----- Provided information -----

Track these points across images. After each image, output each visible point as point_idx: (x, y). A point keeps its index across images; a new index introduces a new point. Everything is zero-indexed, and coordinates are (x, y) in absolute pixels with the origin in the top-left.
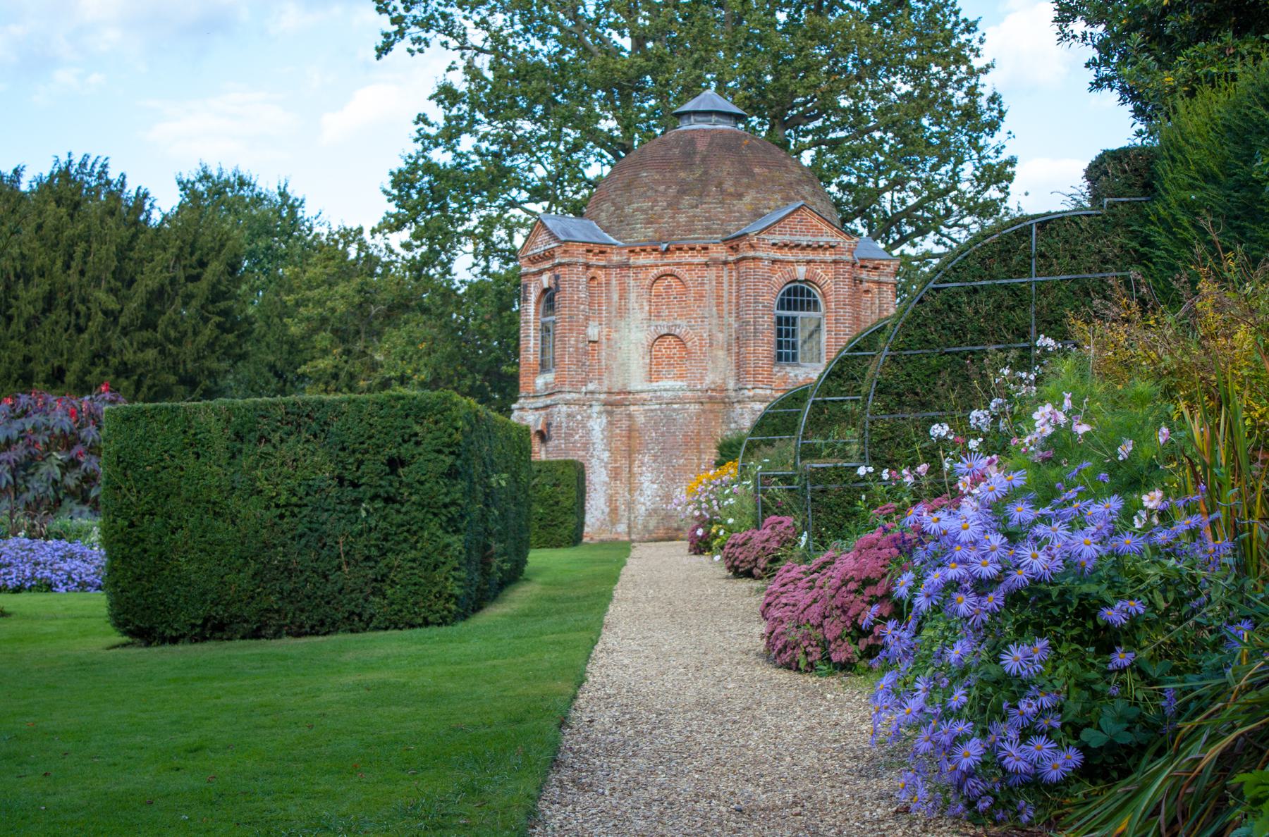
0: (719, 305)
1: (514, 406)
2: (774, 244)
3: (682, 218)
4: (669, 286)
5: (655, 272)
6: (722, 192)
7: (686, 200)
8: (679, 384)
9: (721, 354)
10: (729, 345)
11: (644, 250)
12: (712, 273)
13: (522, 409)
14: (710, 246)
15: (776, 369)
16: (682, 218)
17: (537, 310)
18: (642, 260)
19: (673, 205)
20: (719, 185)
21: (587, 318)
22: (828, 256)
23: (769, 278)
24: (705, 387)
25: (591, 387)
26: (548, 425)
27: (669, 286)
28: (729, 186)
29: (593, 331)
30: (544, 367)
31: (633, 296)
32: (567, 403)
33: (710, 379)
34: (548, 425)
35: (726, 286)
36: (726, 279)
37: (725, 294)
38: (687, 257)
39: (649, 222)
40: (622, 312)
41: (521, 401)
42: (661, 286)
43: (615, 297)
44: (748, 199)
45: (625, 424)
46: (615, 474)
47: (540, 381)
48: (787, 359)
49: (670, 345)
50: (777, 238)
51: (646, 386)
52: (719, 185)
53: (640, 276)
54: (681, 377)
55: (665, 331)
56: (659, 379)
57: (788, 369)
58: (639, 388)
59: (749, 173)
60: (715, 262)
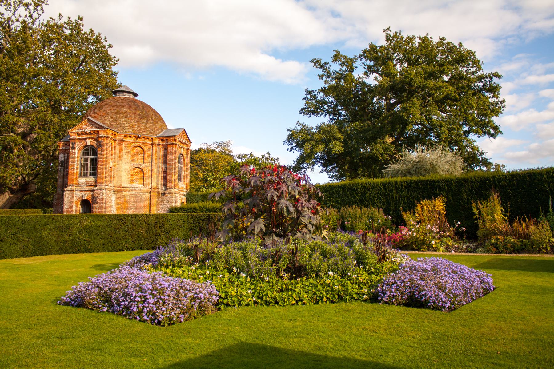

-----

Reproduce all the entries with "top-left" replaced by "upper-left" and everything else unchanged. Leave the pictures out of your answer.

**The output**:
Track these points across images. After each image, output each visible point as point_idx: (x, y). A point keeps its index across images; a new index introduces a new point. Everything is zero-indexed, and coordinates are (x, y) in absolute pixels with the origin in the upper-left.
0: (719, 305)
1: (514, 406)
2: (774, 244)
3: (682, 218)
4: (669, 286)
5: (655, 272)
6: (722, 192)
7: (686, 200)
8: (679, 384)
9: (721, 354)
10: (729, 345)
11: (644, 250)
12: (712, 273)
13: (522, 409)
14: (710, 246)
15: (776, 369)
16: (682, 218)
17: (537, 310)
18: (642, 260)
19: (673, 205)
20: (719, 185)
21: (587, 318)
22: (828, 256)
23: (769, 278)
24: (705, 387)
25: (591, 387)
26: (548, 425)
27: (669, 286)
28: (729, 186)
29: (593, 331)
30: (544, 367)
31: (633, 296)
32: (567, 403)
33: (710, 379)
34: (548, 425)
35: (726, 286)
36: (726, 279)
37: (725, 294)
38: (687, 257)
39: (649, 222)
40: (622, 312)
41: (521, 401)
42: (661, 286)
43: (615, 297)
44: (748, 199)
45: (625, 424)
46: (615, 474)
47: (540, 381)
48: (787, 359)
49: (670, 345)
50: (777, 238)
51: (646, 386)
52: (719, 185)
53: (640, 276)
54: (681, 377)
55: (665, 331)
56: (659, 379)
57: (788, 369)
58: (639, 388)
59: (749, 173)
60: (715, 262)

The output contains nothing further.